• AIM OF THE EXERCISE: One range is to be output from the listing below, exactly as written: the line with "green star: (316, 344) -> (250, 145), moved" to the line with "red arrow: (85, 116) -> (70, 98), turned -50", both kept.

• TASK DATA:
***

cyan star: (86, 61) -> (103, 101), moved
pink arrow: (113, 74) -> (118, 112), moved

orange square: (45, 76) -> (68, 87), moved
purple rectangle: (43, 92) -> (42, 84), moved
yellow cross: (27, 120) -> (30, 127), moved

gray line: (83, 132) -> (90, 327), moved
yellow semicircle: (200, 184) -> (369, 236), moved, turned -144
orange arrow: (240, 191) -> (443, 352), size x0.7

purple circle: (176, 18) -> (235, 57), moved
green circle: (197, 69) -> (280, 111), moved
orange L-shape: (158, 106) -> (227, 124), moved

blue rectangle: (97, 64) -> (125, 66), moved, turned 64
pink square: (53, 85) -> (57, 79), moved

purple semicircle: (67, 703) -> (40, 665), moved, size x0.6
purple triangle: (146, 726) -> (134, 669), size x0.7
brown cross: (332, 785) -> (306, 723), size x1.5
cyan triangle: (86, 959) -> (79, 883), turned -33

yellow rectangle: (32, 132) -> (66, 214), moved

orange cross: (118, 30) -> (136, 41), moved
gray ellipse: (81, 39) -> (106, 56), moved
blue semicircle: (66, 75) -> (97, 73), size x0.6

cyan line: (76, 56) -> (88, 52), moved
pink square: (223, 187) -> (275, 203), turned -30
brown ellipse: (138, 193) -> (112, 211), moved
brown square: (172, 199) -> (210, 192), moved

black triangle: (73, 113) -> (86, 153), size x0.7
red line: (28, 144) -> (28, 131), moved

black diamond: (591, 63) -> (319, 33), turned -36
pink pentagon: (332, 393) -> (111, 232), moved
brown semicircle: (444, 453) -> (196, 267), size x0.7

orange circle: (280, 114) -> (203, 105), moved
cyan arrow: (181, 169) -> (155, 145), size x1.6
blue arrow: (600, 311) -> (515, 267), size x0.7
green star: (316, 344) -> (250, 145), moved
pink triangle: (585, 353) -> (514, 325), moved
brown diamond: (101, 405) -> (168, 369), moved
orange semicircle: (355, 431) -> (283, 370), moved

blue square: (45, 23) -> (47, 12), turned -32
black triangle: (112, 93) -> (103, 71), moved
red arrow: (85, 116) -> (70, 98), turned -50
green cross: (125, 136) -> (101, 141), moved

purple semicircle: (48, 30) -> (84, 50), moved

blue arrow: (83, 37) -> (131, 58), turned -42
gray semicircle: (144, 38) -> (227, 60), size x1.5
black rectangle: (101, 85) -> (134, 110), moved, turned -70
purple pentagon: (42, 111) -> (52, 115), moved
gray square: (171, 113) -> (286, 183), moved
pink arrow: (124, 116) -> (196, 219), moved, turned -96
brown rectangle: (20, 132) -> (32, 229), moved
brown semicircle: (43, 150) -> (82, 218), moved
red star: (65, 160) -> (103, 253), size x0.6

***

• RESULT:
green star: (316, 344) -> (250, 145), moved
pink triangle: (585, 353) -> (514, 325), moved
brown diamond: (101, 405) -> (168, 369), moved
orange semicircle: (355, 431) -> (283, 370), moved

blue square: (45, 23) -> (47, 12), turned -32
black triangle: (112, 93) -> (103, 71), moved
red arrow: (85, 116) -> (70, 98), turned -50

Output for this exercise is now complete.